▸ Aim of the task
Report back every line below that carries the word "white".

▸ Records to process
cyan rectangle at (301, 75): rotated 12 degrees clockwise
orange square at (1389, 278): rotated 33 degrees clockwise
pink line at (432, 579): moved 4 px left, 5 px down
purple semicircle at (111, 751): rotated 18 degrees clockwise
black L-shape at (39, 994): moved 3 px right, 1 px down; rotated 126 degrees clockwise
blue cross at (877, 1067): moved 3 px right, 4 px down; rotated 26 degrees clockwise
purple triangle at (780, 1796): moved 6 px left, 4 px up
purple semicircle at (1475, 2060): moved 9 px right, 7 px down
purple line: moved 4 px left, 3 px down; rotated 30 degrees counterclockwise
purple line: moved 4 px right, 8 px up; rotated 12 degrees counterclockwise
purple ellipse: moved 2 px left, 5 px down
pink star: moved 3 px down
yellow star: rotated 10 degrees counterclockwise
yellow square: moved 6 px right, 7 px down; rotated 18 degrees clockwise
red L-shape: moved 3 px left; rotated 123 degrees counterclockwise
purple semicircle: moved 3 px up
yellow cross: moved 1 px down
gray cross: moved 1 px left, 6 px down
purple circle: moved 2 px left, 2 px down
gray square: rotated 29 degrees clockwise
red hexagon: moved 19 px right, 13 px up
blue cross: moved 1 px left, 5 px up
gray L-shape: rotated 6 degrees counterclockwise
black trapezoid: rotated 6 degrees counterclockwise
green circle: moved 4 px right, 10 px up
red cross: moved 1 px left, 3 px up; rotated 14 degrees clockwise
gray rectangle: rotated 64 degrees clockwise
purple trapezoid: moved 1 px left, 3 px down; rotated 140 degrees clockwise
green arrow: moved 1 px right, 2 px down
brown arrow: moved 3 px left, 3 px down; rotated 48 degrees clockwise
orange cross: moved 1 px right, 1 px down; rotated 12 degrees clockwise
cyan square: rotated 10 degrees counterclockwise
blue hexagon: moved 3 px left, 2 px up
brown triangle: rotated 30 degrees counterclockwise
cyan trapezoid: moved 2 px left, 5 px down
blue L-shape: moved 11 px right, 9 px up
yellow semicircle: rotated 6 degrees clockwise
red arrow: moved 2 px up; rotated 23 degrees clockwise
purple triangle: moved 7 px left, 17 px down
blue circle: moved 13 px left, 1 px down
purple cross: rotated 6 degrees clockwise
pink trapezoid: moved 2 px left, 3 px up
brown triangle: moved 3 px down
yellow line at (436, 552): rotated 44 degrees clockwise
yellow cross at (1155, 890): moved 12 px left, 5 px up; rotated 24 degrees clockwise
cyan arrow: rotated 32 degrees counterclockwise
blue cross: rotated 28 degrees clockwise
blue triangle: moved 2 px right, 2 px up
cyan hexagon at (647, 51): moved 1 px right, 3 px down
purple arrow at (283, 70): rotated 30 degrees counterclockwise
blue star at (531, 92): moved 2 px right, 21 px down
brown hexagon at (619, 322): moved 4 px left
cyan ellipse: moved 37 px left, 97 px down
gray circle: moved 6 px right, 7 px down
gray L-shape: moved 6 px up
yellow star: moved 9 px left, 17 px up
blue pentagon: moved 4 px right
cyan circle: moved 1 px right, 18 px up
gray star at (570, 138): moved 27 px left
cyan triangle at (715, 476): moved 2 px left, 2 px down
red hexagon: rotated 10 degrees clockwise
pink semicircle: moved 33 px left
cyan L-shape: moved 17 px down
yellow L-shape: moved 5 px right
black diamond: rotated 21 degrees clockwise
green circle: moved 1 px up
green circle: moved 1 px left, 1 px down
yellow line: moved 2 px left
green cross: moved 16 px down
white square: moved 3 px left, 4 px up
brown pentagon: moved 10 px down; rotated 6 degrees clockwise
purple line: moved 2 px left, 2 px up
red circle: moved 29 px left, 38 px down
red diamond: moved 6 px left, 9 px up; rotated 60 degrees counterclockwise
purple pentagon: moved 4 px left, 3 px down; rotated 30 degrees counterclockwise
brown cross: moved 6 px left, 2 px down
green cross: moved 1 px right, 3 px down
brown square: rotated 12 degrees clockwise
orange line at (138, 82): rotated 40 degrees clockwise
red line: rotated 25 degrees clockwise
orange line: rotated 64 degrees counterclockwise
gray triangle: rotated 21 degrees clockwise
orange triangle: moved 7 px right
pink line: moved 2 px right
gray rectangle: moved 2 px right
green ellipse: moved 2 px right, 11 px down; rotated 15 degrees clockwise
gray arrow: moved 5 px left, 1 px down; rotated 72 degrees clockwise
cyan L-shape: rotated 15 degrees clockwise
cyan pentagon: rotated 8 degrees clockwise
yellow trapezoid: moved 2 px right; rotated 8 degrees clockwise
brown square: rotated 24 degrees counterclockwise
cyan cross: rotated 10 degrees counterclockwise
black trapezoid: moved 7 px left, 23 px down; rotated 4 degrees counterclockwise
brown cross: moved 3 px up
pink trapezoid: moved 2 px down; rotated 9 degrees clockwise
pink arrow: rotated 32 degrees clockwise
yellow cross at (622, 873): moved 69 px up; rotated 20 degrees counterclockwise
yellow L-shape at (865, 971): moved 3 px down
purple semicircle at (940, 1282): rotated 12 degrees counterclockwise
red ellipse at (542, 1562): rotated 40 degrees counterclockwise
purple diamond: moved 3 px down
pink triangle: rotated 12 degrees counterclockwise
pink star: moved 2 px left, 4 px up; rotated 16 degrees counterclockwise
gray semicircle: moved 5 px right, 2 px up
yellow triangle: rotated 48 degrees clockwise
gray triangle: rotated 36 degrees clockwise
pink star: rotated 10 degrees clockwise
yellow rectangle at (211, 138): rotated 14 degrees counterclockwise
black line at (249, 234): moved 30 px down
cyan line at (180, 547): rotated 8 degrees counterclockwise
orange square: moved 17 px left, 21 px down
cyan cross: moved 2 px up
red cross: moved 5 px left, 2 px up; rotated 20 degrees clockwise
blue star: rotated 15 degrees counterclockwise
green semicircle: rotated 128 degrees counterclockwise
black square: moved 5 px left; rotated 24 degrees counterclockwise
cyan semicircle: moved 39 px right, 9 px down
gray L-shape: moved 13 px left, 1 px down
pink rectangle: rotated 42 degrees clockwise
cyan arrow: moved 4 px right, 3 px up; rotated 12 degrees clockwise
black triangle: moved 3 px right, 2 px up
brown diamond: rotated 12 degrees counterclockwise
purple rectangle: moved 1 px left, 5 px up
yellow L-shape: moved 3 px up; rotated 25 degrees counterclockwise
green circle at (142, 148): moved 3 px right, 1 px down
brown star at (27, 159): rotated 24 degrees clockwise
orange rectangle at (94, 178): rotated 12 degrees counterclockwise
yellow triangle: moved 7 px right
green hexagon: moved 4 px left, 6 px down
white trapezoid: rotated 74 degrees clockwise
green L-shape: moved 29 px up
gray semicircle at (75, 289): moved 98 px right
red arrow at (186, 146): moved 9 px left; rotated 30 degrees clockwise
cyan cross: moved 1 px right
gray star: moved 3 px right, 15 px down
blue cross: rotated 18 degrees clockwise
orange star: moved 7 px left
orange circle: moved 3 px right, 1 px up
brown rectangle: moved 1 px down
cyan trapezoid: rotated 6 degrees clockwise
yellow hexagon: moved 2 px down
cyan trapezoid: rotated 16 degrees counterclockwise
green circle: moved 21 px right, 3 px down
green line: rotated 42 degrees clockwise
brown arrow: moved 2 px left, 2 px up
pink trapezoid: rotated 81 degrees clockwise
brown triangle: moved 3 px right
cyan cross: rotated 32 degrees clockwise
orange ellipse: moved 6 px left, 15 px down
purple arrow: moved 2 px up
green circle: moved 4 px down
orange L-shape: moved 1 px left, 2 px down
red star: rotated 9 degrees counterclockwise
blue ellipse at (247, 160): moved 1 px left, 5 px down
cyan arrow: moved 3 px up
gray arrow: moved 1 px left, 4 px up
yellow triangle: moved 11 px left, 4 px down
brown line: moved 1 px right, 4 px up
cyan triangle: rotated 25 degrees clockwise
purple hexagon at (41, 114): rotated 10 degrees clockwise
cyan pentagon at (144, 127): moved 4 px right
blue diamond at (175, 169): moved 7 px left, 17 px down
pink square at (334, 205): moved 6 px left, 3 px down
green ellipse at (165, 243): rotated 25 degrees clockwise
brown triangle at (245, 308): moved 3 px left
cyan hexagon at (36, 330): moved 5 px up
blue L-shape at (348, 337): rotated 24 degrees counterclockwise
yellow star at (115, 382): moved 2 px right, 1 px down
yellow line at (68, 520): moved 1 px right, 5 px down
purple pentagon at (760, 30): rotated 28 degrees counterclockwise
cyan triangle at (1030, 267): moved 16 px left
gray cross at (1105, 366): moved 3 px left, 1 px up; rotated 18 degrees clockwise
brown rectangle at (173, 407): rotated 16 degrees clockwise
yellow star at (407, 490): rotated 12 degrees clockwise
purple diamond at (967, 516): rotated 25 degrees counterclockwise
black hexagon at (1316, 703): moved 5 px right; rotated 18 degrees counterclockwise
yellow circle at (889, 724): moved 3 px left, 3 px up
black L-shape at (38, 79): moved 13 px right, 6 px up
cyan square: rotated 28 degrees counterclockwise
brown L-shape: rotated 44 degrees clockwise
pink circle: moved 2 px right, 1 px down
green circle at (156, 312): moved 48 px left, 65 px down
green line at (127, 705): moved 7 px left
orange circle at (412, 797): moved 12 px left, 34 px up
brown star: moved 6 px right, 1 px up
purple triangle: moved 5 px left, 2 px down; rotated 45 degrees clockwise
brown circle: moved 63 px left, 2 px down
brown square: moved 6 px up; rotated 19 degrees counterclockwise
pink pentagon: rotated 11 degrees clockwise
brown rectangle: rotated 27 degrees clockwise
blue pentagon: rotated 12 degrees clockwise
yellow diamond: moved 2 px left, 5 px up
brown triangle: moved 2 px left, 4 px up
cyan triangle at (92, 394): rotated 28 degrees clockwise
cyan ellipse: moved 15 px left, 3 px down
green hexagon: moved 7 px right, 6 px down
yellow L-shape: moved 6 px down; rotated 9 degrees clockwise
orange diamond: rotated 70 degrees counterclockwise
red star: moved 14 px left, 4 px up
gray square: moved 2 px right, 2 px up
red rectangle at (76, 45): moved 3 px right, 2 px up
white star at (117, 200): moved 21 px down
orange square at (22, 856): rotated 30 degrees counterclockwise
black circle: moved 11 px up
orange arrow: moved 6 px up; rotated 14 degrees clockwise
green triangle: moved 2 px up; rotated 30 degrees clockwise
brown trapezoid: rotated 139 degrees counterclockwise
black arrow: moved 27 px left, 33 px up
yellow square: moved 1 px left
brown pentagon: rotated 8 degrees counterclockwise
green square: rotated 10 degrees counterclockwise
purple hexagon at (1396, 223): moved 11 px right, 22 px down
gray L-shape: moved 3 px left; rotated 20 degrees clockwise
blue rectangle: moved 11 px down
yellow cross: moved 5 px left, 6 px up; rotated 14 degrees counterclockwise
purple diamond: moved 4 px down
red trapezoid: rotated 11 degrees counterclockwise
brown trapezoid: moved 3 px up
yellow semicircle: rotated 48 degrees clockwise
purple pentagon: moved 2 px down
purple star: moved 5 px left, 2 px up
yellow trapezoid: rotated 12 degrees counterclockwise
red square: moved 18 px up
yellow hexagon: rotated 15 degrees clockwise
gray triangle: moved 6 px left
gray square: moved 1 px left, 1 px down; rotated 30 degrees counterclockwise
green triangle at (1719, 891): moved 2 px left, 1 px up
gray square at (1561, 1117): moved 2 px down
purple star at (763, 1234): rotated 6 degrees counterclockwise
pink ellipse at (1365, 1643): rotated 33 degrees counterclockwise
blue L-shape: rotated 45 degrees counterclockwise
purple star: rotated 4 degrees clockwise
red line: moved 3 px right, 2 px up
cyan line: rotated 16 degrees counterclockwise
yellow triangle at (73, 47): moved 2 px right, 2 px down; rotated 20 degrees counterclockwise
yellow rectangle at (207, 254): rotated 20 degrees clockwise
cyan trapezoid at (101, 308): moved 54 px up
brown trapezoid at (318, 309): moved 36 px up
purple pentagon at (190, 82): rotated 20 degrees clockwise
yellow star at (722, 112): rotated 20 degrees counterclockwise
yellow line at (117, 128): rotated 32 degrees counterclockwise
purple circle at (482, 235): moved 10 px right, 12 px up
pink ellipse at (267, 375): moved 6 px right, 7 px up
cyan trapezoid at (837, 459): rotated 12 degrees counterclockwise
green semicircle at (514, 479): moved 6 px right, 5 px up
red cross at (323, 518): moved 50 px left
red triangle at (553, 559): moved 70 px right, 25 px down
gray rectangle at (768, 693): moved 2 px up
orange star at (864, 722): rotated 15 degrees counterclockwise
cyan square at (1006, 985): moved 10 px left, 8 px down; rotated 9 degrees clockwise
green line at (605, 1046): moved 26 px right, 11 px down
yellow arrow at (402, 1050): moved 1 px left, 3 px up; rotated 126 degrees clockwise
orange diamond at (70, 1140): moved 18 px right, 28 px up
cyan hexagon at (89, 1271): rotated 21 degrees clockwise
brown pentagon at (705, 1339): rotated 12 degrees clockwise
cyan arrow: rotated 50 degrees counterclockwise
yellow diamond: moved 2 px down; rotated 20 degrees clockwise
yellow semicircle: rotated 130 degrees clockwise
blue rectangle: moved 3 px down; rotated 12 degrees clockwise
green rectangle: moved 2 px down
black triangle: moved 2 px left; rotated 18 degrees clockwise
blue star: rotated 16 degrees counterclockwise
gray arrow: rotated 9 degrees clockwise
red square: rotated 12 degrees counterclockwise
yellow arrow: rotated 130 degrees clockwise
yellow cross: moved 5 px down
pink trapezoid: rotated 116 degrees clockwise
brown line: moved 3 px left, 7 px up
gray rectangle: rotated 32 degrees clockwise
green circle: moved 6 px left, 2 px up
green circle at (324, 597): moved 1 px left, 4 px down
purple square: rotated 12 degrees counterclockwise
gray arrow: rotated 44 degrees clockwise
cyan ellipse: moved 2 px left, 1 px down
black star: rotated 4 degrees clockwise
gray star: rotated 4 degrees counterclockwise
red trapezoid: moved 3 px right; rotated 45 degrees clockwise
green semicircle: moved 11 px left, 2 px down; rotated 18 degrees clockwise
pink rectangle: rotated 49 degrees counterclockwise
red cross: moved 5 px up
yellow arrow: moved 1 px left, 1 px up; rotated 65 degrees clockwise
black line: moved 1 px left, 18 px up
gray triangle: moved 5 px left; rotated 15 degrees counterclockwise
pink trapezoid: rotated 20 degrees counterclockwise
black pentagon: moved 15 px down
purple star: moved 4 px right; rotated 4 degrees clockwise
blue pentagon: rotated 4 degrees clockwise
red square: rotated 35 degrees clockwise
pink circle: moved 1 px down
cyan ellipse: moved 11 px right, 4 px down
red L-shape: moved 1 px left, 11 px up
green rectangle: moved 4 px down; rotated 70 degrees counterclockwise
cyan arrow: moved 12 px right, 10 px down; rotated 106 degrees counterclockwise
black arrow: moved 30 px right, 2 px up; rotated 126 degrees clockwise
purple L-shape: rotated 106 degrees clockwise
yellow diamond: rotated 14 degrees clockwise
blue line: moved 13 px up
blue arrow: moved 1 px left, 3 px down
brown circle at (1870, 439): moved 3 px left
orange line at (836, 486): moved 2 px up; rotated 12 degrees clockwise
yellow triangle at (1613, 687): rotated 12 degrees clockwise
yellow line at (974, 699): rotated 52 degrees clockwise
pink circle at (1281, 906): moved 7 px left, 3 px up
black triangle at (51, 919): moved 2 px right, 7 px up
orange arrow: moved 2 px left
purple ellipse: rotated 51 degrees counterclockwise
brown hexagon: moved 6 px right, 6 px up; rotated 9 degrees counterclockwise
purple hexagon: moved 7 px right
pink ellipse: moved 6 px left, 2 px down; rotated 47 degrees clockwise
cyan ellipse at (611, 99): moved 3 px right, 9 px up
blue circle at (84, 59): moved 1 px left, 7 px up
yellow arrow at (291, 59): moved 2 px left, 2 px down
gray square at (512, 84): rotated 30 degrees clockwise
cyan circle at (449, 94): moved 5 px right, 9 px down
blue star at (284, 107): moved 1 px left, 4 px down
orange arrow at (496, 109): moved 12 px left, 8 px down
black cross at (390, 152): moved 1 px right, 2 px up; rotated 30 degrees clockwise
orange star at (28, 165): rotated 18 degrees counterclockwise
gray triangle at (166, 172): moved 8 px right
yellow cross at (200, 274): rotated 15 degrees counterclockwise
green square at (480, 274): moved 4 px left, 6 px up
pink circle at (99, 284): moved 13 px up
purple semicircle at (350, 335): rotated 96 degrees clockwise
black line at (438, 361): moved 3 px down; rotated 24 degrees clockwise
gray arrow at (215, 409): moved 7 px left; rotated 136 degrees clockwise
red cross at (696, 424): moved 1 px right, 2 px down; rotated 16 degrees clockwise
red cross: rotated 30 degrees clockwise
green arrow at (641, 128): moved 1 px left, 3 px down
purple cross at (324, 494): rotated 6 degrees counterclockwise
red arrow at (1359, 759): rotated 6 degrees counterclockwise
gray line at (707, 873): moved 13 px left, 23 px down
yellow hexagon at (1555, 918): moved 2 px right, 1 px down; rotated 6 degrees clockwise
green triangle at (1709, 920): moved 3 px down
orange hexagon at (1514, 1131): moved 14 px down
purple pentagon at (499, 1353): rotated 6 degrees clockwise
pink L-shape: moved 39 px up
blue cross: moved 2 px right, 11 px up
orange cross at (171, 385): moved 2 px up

▸ Written response
white square: moved 3 px left, 4 px up
white trapezoid: rotated 74 degrees clockwise
white star at (117, 200): moved 21 px down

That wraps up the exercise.